Task prompt — Filter the data for "dispenser" and copy matching lines.

Given records —
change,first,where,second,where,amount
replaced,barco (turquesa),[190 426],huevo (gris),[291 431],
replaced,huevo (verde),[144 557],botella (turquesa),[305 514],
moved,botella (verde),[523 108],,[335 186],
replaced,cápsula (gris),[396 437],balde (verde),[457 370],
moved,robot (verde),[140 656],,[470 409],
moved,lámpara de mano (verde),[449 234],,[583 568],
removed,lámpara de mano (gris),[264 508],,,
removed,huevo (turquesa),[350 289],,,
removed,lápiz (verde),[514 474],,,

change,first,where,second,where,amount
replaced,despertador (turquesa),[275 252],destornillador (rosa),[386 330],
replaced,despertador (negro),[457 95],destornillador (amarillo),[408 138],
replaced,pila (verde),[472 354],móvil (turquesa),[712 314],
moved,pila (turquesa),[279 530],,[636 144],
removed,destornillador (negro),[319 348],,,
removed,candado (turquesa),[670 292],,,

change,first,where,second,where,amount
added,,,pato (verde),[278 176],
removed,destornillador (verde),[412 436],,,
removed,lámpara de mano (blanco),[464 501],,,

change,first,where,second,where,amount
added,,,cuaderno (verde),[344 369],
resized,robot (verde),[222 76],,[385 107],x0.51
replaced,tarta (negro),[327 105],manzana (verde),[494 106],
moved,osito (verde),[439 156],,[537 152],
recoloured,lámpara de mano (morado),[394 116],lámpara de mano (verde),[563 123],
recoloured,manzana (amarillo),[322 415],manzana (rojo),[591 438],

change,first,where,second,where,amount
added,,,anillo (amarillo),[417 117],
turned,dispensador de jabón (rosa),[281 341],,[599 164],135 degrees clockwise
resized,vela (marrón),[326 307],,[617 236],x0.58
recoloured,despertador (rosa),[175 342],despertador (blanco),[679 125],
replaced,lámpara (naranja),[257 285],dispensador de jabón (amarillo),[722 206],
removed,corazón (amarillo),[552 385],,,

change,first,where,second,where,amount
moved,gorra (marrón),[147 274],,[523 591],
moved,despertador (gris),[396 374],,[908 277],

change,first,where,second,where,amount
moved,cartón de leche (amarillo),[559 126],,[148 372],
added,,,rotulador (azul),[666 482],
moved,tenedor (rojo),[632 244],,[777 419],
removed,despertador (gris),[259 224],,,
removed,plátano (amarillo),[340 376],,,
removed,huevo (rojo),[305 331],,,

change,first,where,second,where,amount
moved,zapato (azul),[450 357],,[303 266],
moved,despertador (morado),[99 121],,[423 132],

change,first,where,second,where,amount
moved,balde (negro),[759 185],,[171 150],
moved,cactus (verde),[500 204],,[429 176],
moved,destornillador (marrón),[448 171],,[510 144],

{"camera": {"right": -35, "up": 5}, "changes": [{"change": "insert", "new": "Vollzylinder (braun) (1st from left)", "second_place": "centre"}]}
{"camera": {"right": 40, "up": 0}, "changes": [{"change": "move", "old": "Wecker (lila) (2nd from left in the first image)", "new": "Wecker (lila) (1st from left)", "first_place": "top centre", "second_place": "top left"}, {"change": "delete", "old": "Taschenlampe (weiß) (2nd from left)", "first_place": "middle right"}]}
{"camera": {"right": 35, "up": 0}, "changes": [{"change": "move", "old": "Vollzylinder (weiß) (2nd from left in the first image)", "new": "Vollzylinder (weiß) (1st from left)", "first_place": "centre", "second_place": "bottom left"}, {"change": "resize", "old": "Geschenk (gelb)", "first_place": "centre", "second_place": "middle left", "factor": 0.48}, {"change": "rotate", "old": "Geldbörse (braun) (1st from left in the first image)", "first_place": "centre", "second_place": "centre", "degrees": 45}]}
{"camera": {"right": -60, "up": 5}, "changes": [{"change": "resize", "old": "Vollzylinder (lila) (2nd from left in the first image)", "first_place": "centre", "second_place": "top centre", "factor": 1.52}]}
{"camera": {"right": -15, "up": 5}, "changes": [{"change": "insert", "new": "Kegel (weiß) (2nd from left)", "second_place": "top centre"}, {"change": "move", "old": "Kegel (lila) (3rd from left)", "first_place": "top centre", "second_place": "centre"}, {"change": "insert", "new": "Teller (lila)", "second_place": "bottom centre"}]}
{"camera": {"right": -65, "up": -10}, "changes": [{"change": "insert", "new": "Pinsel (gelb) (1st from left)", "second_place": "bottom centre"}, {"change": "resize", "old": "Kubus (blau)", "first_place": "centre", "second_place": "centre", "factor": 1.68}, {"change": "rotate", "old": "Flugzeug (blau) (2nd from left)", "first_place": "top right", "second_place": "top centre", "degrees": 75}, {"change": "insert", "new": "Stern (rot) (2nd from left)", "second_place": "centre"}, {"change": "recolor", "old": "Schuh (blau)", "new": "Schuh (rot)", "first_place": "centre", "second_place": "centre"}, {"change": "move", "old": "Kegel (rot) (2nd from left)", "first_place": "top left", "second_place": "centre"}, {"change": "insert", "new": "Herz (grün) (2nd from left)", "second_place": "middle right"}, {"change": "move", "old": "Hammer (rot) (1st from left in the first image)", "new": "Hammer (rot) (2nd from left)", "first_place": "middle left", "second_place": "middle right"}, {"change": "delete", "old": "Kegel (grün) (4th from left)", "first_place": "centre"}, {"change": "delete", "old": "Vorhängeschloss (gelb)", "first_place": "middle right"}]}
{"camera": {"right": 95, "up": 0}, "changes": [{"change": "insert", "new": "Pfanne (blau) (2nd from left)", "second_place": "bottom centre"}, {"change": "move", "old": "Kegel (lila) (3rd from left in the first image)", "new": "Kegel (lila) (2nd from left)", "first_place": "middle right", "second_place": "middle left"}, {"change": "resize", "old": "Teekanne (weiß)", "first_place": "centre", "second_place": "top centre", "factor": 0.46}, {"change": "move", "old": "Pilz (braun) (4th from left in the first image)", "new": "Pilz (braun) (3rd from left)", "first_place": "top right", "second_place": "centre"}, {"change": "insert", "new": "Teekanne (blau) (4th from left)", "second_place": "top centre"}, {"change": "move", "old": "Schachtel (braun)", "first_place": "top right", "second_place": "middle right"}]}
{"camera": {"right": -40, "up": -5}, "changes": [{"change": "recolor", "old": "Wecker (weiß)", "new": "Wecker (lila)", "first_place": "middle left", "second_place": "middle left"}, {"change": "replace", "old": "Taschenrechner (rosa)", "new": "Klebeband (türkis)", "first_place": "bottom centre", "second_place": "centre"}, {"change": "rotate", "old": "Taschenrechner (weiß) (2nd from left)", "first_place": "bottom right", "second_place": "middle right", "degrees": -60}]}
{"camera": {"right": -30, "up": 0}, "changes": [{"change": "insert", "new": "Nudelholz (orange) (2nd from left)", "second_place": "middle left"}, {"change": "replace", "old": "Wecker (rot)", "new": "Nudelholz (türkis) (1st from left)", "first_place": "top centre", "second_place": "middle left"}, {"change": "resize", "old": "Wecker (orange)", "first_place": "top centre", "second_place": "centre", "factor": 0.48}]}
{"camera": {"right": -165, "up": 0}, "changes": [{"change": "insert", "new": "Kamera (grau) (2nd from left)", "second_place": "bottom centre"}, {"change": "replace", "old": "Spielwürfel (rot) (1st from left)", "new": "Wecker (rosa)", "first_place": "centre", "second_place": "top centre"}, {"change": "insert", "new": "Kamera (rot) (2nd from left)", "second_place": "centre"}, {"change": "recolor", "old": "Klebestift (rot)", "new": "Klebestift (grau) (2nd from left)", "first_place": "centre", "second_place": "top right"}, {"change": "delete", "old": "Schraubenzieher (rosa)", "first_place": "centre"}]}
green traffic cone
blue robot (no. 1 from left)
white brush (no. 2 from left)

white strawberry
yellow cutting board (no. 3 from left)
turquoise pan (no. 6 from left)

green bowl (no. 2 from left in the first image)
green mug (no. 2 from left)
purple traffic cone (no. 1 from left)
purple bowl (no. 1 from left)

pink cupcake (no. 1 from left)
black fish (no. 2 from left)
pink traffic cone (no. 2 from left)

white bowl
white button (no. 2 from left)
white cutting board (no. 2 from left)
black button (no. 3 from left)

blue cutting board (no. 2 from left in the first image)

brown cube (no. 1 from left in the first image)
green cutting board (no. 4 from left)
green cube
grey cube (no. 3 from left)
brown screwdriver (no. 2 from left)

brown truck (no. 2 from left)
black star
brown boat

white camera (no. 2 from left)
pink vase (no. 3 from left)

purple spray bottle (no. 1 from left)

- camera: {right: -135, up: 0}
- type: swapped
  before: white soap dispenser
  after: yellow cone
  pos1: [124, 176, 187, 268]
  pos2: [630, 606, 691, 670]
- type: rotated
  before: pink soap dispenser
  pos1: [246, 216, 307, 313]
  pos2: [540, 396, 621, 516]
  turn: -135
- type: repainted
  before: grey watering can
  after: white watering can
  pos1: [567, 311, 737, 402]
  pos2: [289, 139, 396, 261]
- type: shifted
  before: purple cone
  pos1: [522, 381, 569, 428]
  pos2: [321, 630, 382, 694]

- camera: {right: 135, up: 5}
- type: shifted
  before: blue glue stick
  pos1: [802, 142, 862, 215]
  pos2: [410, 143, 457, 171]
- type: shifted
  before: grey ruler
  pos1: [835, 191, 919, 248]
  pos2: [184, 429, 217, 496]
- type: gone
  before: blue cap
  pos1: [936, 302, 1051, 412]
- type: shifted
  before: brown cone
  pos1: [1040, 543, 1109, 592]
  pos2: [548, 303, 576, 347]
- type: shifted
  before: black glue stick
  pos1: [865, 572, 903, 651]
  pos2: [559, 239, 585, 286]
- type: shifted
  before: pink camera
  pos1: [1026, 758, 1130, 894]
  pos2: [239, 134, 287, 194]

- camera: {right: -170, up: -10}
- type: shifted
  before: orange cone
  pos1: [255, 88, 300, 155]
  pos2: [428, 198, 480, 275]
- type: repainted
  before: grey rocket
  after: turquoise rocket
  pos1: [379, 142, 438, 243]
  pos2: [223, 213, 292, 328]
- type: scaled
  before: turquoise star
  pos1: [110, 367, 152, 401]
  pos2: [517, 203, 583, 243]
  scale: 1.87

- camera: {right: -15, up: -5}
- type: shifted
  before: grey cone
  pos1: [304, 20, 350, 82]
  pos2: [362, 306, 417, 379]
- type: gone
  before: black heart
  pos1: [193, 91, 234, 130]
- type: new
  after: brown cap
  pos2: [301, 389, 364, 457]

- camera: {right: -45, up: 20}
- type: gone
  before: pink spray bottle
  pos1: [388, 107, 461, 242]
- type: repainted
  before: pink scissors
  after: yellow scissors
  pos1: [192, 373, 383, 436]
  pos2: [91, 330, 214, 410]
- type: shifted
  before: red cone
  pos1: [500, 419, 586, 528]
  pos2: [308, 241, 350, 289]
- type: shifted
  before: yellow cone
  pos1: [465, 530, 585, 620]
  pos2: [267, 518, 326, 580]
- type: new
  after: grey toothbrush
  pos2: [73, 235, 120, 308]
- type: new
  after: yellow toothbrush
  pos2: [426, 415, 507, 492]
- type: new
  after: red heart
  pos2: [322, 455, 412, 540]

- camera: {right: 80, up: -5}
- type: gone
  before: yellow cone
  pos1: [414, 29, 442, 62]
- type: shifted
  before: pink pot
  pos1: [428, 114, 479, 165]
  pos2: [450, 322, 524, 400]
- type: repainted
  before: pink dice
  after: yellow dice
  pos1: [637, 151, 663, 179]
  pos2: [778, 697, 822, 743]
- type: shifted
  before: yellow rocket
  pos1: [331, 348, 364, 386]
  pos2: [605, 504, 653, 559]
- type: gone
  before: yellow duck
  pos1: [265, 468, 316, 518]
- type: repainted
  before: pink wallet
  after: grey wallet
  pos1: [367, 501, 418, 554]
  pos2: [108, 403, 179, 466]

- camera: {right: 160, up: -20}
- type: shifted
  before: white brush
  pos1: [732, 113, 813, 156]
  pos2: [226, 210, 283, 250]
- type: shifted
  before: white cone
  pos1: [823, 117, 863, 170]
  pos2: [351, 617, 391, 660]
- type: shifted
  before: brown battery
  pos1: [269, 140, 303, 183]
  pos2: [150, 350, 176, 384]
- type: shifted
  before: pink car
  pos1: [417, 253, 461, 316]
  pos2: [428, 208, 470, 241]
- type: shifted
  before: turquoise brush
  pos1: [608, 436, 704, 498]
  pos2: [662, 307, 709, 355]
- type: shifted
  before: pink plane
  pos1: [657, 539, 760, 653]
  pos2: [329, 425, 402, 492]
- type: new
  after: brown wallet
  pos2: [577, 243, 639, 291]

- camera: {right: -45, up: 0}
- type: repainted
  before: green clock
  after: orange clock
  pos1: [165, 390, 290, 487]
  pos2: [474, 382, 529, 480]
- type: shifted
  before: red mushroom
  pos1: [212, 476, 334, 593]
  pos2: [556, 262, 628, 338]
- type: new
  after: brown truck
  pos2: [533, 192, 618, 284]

Answer box —
  before: white soap dispenser
  before: pink soap dispenser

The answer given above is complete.